Records contained in a dataset
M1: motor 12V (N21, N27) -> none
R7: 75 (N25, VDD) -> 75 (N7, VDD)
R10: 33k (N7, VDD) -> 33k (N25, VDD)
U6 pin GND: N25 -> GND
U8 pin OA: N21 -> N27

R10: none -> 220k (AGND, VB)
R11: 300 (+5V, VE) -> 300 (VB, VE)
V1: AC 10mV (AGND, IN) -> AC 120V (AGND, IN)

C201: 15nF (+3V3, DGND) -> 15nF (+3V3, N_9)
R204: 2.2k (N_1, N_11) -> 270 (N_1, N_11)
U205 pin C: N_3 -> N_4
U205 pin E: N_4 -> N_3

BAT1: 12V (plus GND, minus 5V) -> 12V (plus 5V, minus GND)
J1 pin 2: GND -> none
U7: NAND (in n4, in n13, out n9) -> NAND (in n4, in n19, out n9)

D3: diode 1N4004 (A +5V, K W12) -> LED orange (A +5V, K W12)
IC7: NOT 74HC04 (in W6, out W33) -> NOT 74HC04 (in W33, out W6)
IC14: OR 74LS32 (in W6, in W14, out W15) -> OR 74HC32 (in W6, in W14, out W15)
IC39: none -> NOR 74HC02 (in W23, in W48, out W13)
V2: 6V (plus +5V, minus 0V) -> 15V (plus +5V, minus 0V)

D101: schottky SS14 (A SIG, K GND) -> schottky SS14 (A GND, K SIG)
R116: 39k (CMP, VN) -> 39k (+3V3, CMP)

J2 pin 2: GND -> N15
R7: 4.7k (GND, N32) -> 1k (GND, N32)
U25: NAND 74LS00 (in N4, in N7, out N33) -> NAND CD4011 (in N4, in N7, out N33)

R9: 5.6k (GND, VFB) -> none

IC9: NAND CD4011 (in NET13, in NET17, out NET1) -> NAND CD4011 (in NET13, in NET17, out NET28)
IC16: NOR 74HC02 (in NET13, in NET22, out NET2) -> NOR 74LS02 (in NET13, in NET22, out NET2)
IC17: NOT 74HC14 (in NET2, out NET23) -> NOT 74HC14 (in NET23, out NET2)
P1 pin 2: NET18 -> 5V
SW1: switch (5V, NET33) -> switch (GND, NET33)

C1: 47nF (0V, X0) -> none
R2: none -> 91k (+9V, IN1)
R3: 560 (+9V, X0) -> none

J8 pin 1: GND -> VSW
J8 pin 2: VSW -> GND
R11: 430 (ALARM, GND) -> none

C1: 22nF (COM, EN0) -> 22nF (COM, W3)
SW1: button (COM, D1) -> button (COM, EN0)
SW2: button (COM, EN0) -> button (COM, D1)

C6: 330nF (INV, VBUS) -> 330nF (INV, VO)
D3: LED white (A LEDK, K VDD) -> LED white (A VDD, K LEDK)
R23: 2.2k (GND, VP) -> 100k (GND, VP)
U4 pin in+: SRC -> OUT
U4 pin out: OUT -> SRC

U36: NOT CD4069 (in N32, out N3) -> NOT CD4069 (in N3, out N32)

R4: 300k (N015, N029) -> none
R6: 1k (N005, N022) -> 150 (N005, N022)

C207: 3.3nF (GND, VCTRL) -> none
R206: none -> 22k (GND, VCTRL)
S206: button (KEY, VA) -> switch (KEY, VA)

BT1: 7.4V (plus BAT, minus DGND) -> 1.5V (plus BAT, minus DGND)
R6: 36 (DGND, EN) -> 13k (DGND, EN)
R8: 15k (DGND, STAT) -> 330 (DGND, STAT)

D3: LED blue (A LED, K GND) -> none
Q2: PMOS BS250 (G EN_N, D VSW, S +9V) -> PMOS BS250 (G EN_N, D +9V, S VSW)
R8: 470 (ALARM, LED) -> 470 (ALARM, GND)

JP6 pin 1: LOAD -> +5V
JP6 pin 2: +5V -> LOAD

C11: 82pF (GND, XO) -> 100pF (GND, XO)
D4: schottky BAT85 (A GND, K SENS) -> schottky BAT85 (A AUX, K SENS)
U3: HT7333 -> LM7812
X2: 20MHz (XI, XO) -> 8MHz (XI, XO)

* **TASK DESCRIPTION**
From the records above, extract each line exactly as shown.

* **YOUR RESPONSE**
M1: motor 12V (N21, N27) -> none
R7: 75 (N25, VDD) -> 75 (N7, VDD)
R10: 33k (N7, VDD) -> 33k (N25, VDD)
U6 pin GND: N25 -> GND
U8 pin OA: N21 -> N27

R10: none -> 220k (AGND, VB)
R11: 300 (+5V, VE) -> 300 (VB, VE)
V1: AC 10mV (AGND, IN) -> AC 120V (AGND, IN)

C201: 15nF (+3V3, DGND) -> 15nF (+3V3, N_9)
R204: 2.2k (N_1, N_11) -> 270 (N_1, N_11)
U205 pin C: N_3 -> N_4
U205 pin E: N_4 -> N_3

BAT1: 12V (plus GND, minus 5V) -> 12V (plus 5V, minus GND)
J1 pin 2: GND -> none
U7: NAND (in n4, in n13, out n9) -> NAND (in n4, in n19, out n9)

D3: diode 1N4004 (A +5V, K W12) -> LED orange (A +5V, K W12)
IC7: NOT 74HC04 (in W6, out W33) -> NOT 74HC04 (in W33, out W6)
IC14: OR 74LS32 (in W6, in W14, out W15) -> OR 74HC32 (in W6, in W14, out W15)
IC39: none -> NOR 74HC02 (in W23, in W48, out W13)
V2: 6V (plus +5V, minus 0V) -> 15V (plus +5V, minus 0V)

D101: schottky SS14 (A SIG, K GND) -> schottky SS14 (A GND, K SIG)
R116: 39k (CMP, VN) -> 39k (+3V3, CMP)

J2 pin 2: GND -> N15
R7: 4.7k (GND, N32) -> 1k (GND, N32)
U25: NAND 74LS00 (in N4, in N7, out N33) -> NAND CD4011 (in N4, in N7, out N33)

R9: 5.6k (GND, VFB) -> none

IC9: NAND CD4011 (in NET13, in NET17, out NET1) -> NAND CD4011 (in NET13, in NET17, out NET28)
IC16: NOR 74HC02 (in NET13, in NET22, out NET2) -> NOR 74LS02 (in NET13, in NET22, out NET2)
IC17: NOT 74HC14 (in NET2, out NET23) -> NOT 74HC14 (in NET23, out NET2)
P1 pin 2: NET18 -> 5V
SW1: switch (5V, NET33) -> switch (GND, NET33)

C1: 47nF (0V, X0) -> none
R2: none -> 91k (+9V, IN1)
R3: 560 (+9V, X0) -> none

J8 pin 1: GND -> VSW
J8 pin 2: VSW -> GND
R11: 430 (ALARM, GND) -> none

C1: 22nF (COM, EN0) -> 22nF (COM, W3)
SW1: button (COM, D1) -> button (COM, EN0)
SW2: button (COM, EN0) -> button (COM, D1)

C6: 330nF (INV, VBUS) -> 330nF (INV, VO)
D3: LED white (A LEDK, K VDD) -> LED white (A VDD, K LEDK)
R23: 2.2k (GND, VP) -> 100k (GND, VP)
U4 pin in+: SRC -> OUT
U4 pin out: OUT -> SRC

U36: NOT CD4069 (in N32, out N3) -> NOT CD4069 (in N3, out N32)

R4: 300k (N015, N029) -> none
R6: 1k (N005, N022) -> 150 (N005, N022)

C207: 3.3nF (GND, VCTRL) -> none
R206: none -> 22k (GND, VCTRL)
S206: button (KEY, VA) -> switch (KEY, VA)

BT1: 7.4V (plus BAT, minus DGND) -> 1.5V (plus BAT, minus DGND)
R6: 36 (DGND, EN) -> 13k (DGND, EN)
R8: 15k (DGND, STAT) -> 330 (DGND, STAT)

D3: LED blue (A LED, K GND) -> none
Q2: PMOS BS250 (G EN_N, D VSW, S +9V) -> PMOS BS250 (G EN_N, D +9V, S VSW)
R8: 470 (ALARM, LED) -> 470 (ALARM, GND)

JP6 pin 1: LOAD -> +5V
JP6 pin 2: +5V -> LOAD

C11: 82pF (GND, XO) -> 100pF (GND, XO)
D4: schottky BAT85 (A GND, K SENS) -> schottky BAT85 (A AUX, K SENS)
U3: HT7333 -> LM7812
X2: 20MHz (XI, XO) -> 8MHz (XI, XO)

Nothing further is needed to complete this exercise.